Records provided »
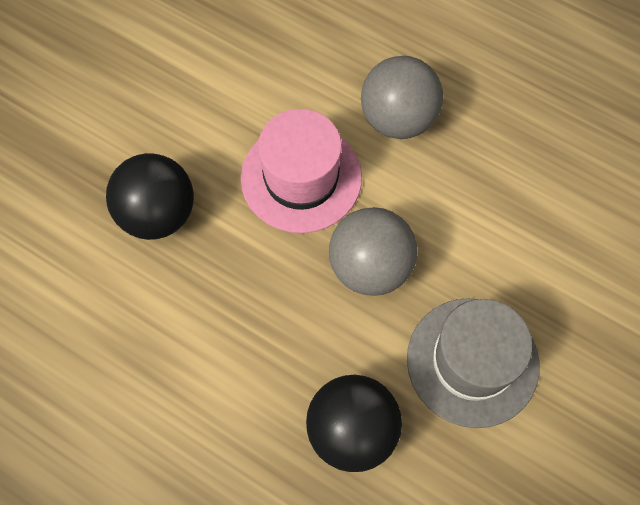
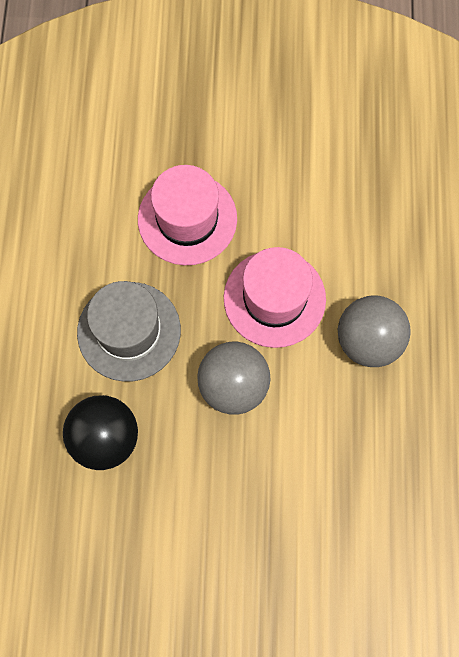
camera: 60 degrees right, 5 degrees up
(157, 214) = (187, 219): black ball -> pink hat
(472, 362) = (202, 497): grey hat -> grey hat (129, 331)

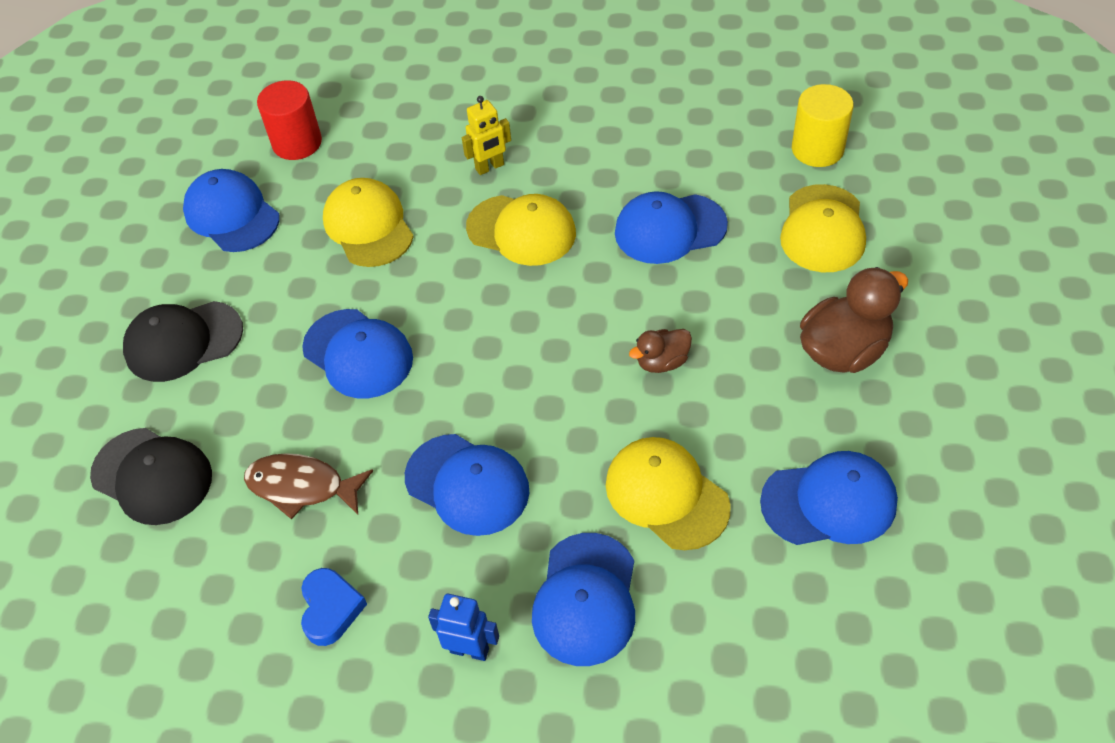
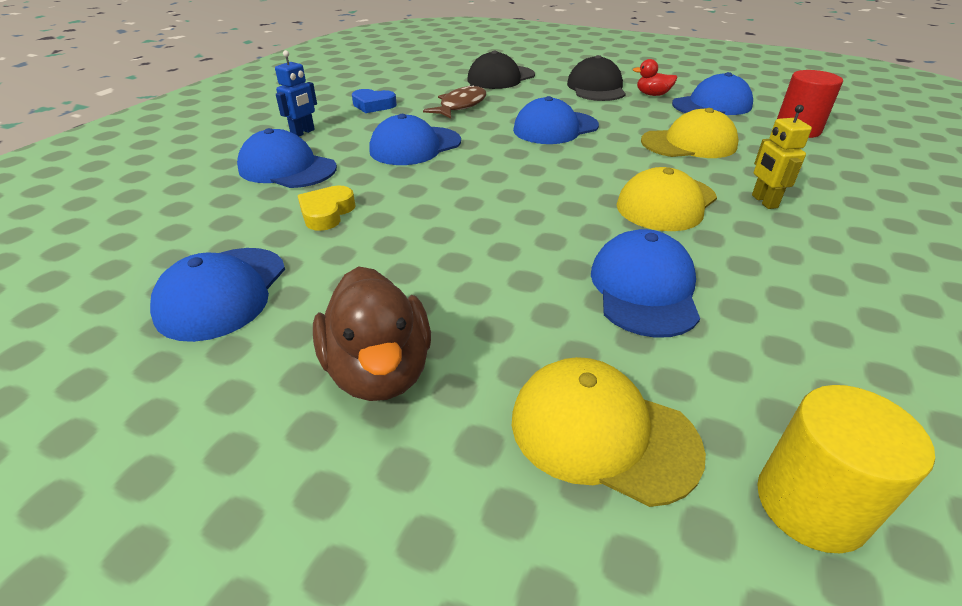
camera: 105 degrees right, 15 degrees down
(201, 275) = (652, 95): none -> red duck
(662, 362) = (459, 241): brown duck -> none
(666, 495) = (327, 213): yellow cap -> yellow heart

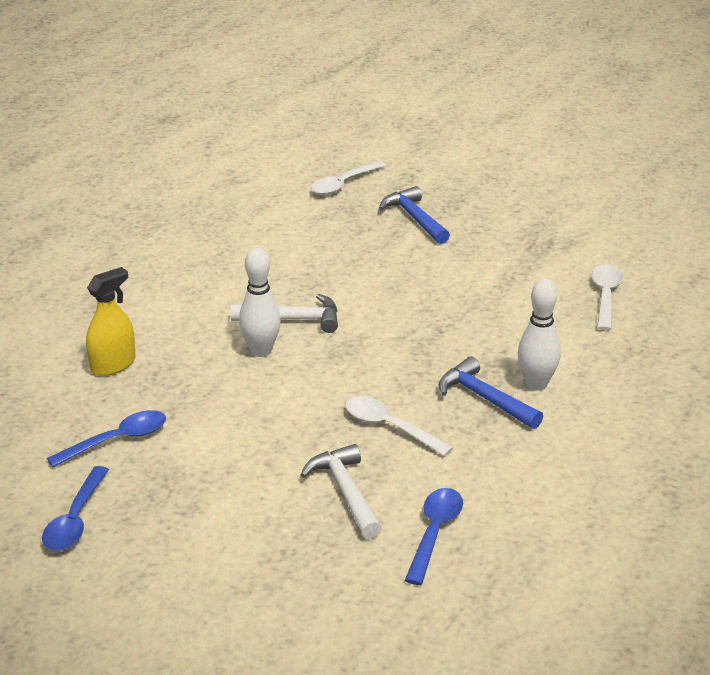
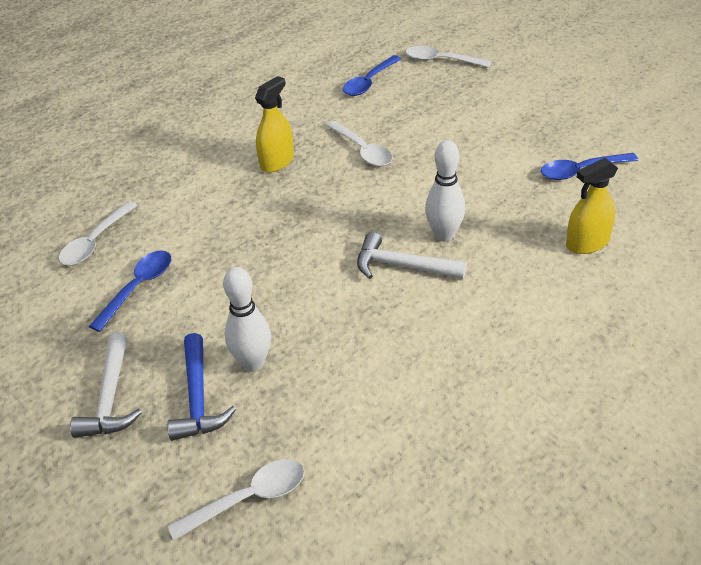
camera: 160 degrees left, 10 degrees up
(75, 519) = (609, 119): blue spoon -> blue spoon (138, 288)
(340, 593) = (441, 61): none -> white spoon
(346, 492) = (415, 112): white hammer -> white hammer (110, 397)
(485, 398) = (277, 162): blue hammer -> yellow spray bottle
(536, 384) = (229, 167): white bowling pin -> white bowling pin (253, 363)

Prompt »
Read the data above and count the lines that include "spoon". Answer only with the count.

Finished task »
2